*** Block opens ***

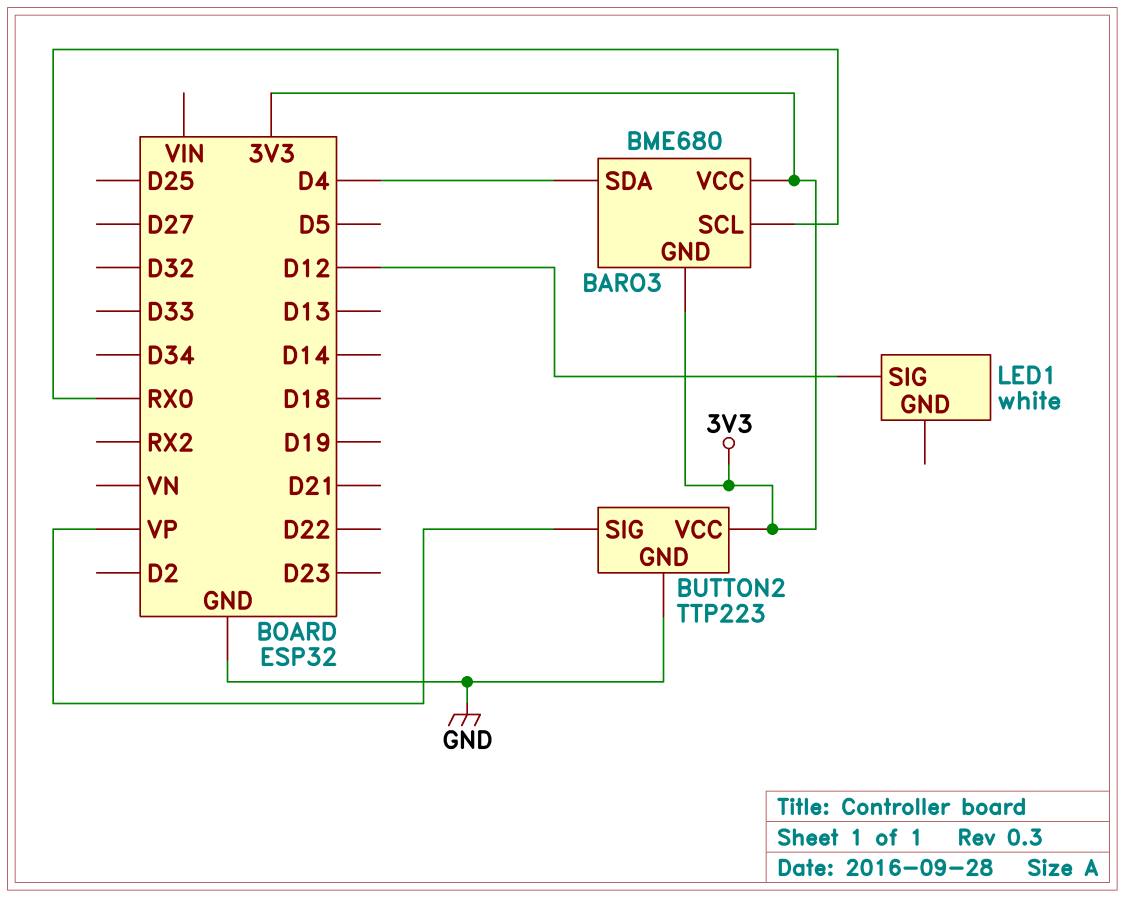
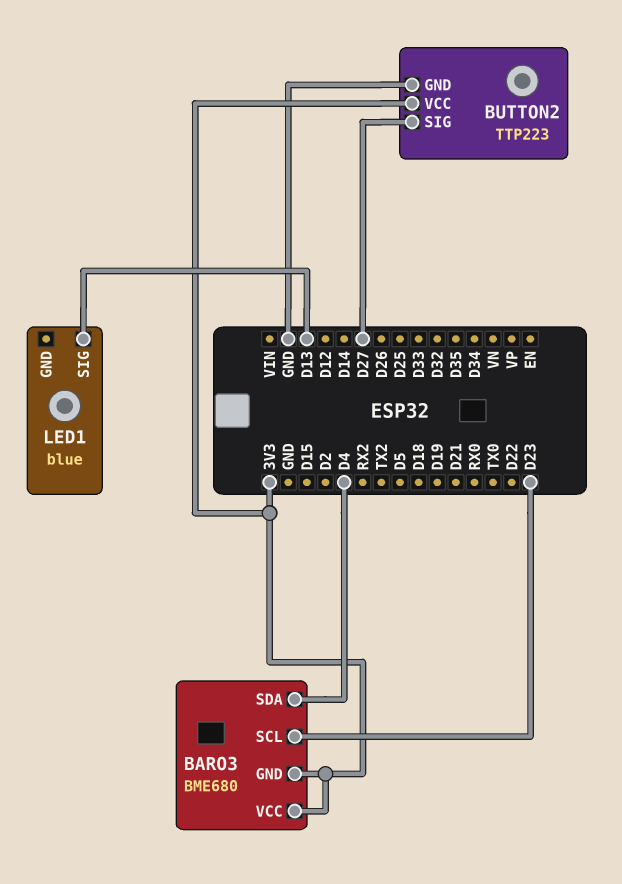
BARO3 pin SCL: RX0 -> D23
BUTTON2 pin SIG: VP -> D27
LED1: white -> blue
LED1 pin SIG: D12 -> D13

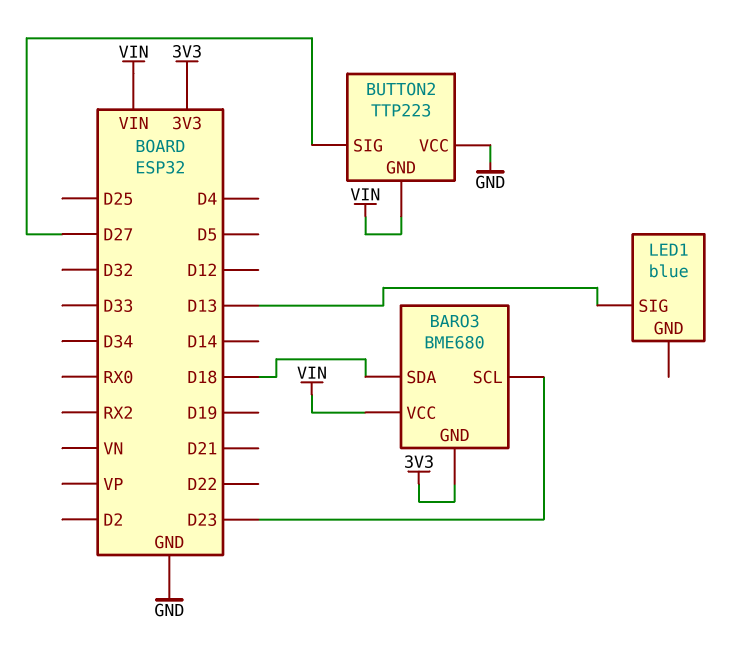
BARO3 pin SDA: D4 -> D18
BARO3 pin VCC: 3V3 -> VIN
BUTTON2 pin GND: GND -> VIN
BUTTON2 pin VCC: 3V3 -> GND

*** Block closes ***

■ Task statement ■
The answer consists of the records repeated exactly, without any images.

■ Answer to this task ■
BARO3 pin SCL: RX0 -> D23
BUTTON2 pin SIG: VP -> D27
LED1: white -> blue
LED1 pin SIG: D12 -> D13

BARO3 pin SDA: D4 -> D18
BARO3 pin VCC: 3V3 -> VIN
BUTTON2 pin GND: GND -> VIN
BUTTON2 pin VCC: 3V3 -> GND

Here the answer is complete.